INSTRUCTIONS TO FOLLOW: The records appear below. Set down exactly each line from the one that contains "(605, 383) = (373, 273): black bucket -> none" through the last, both included.

________

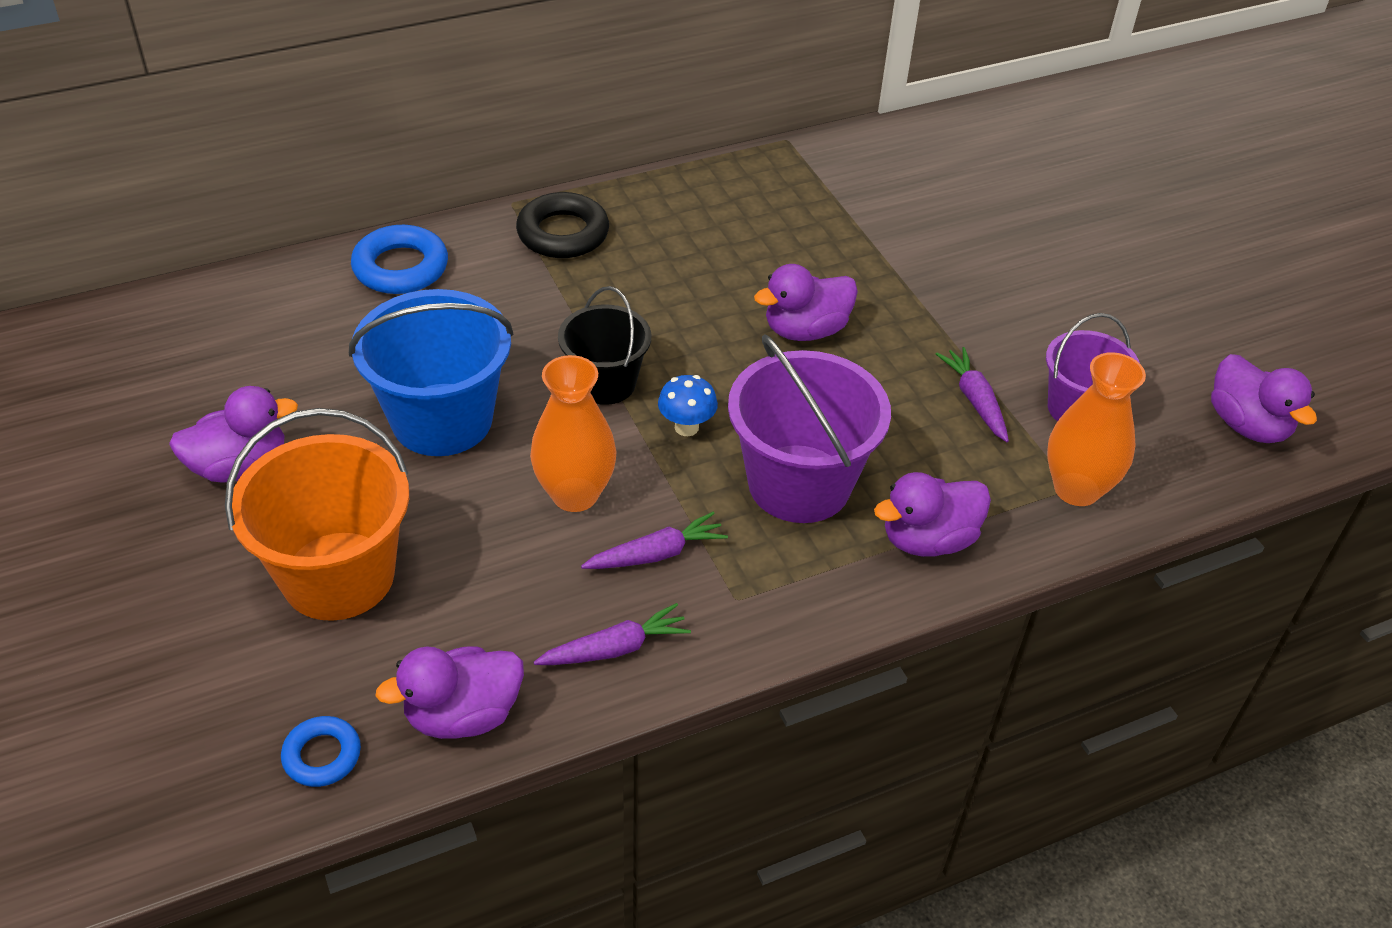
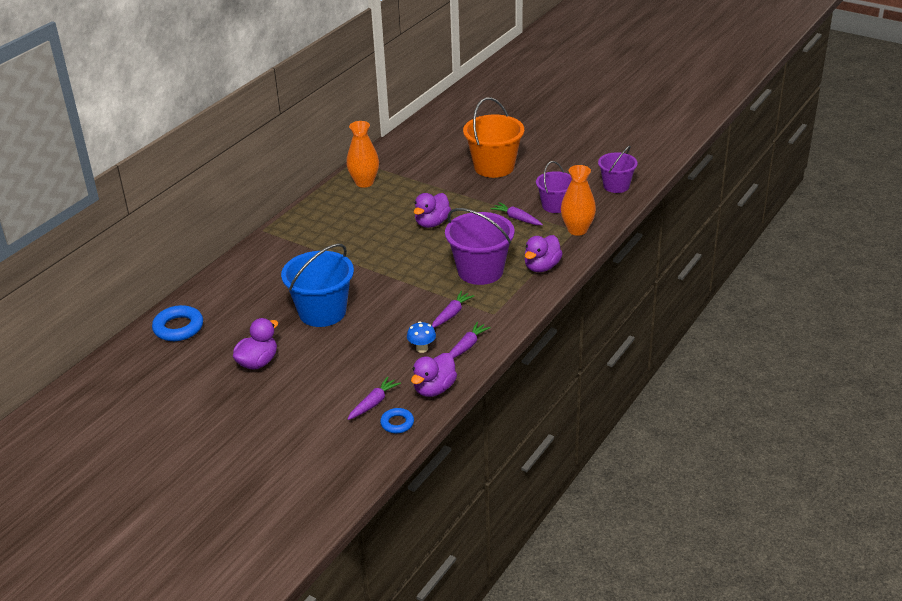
camera: 30 degrees left, 10 degrees down
(329, 679) = (373, 403): none -> purple carrot
(338, 576) = (340, 375): orange bucket -> orange bucket (494, 167)
(401, 267) = (242, 272): blue ring -> blue ring (178, 328)
(563, 233) = (298, 231): black ring -> none
(575, 494) = (401, 311): orange vase -> orange vase (364, 182)
(605, 383) = (373, 273): black bucket -> none
(686, 427) = (420, 272): blue mushroom -> blue mushroom (422, 348)
(1247, 425) = (616, 186): purple duck -> purple bucket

________

TASK ANSWER:
(605, 383) = (373, 273): black bucket -> none
(686, 427) = (420, 272): blue mushroom -> blue mushroom (422, 348)
(1247, 425) = (616, 186): purple duck -> purple bucket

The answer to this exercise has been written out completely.